:: Task statement ::
Copy every line of the entries that includes the word "none".

Detected change data
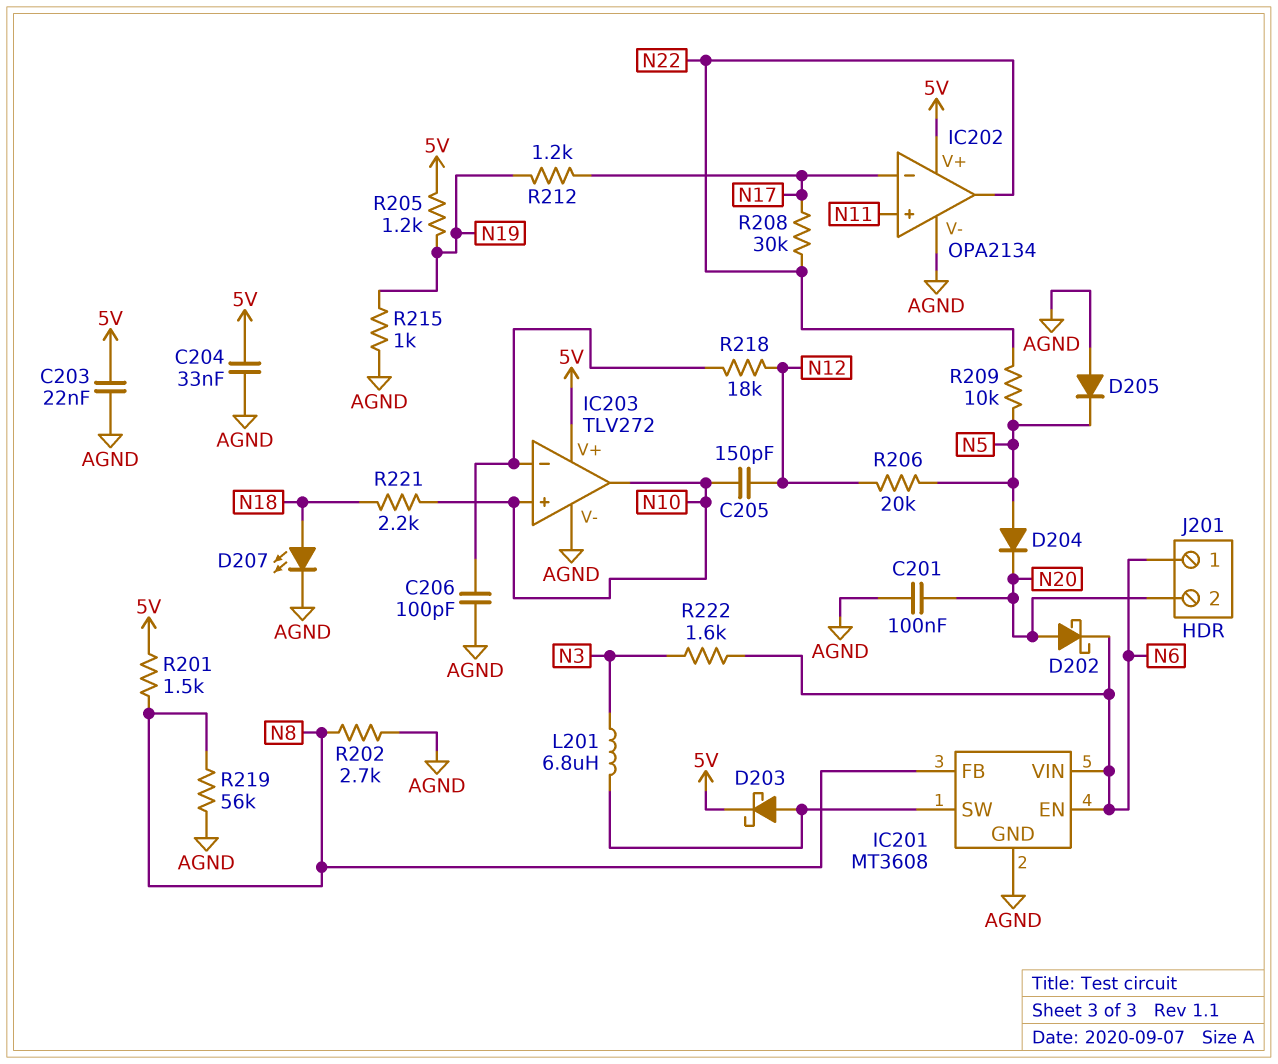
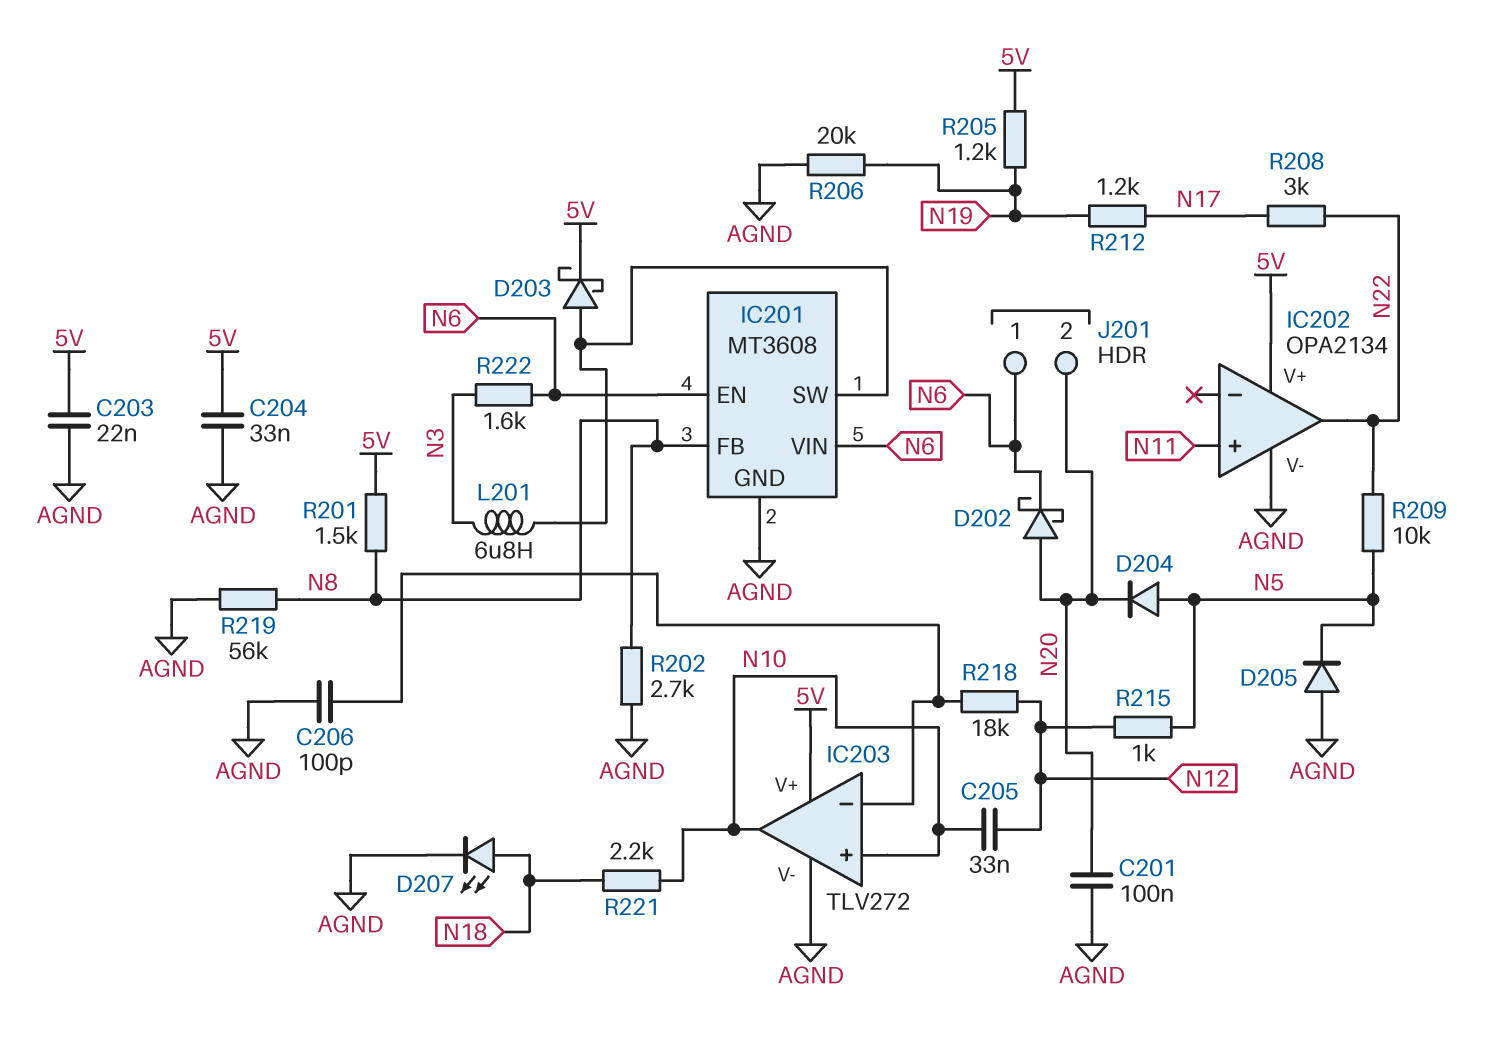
C205: 150pF (N10, N12) -> 33nF (N10, N12)
IC202 pin in-: N17 -> none
R206: 20k (N5, N12) -> 20k (AGND, N19)
R208: 30k (N17, N22) -> 3k (N17, N22)
R215: 1k (AGND, N19) -> 1k (N5, N12)

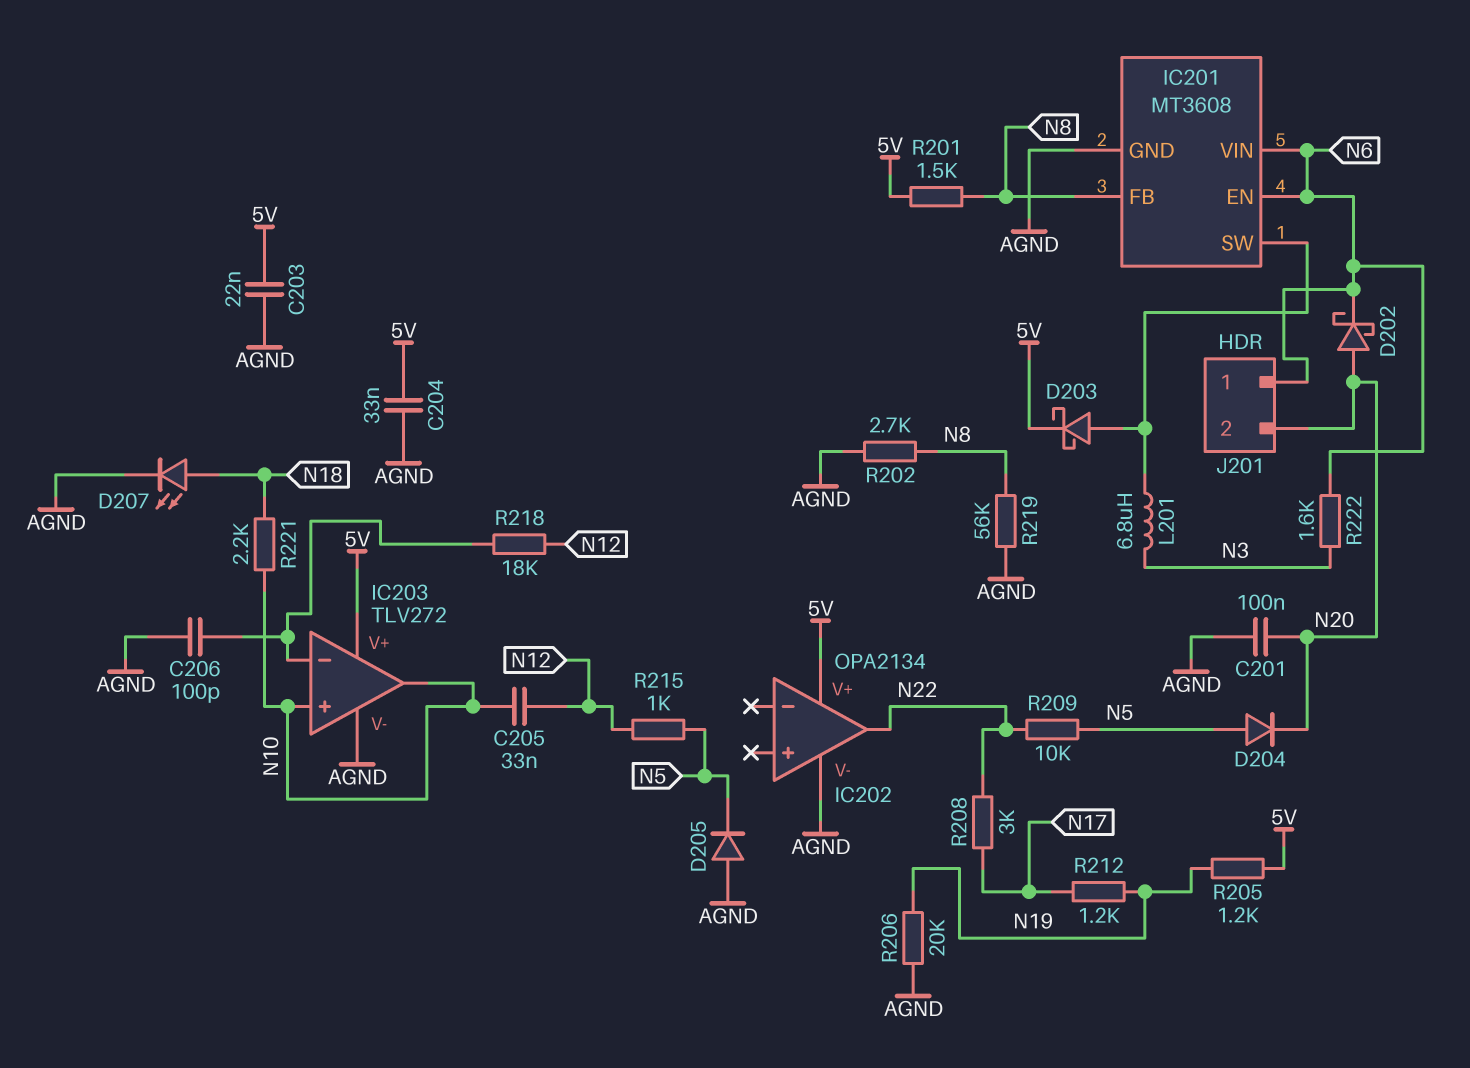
IC202 pin in+: N11 -> none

:: Answer below ::
IC202 pin in-: N17 -> none
IC202 pin in+: N11 -> none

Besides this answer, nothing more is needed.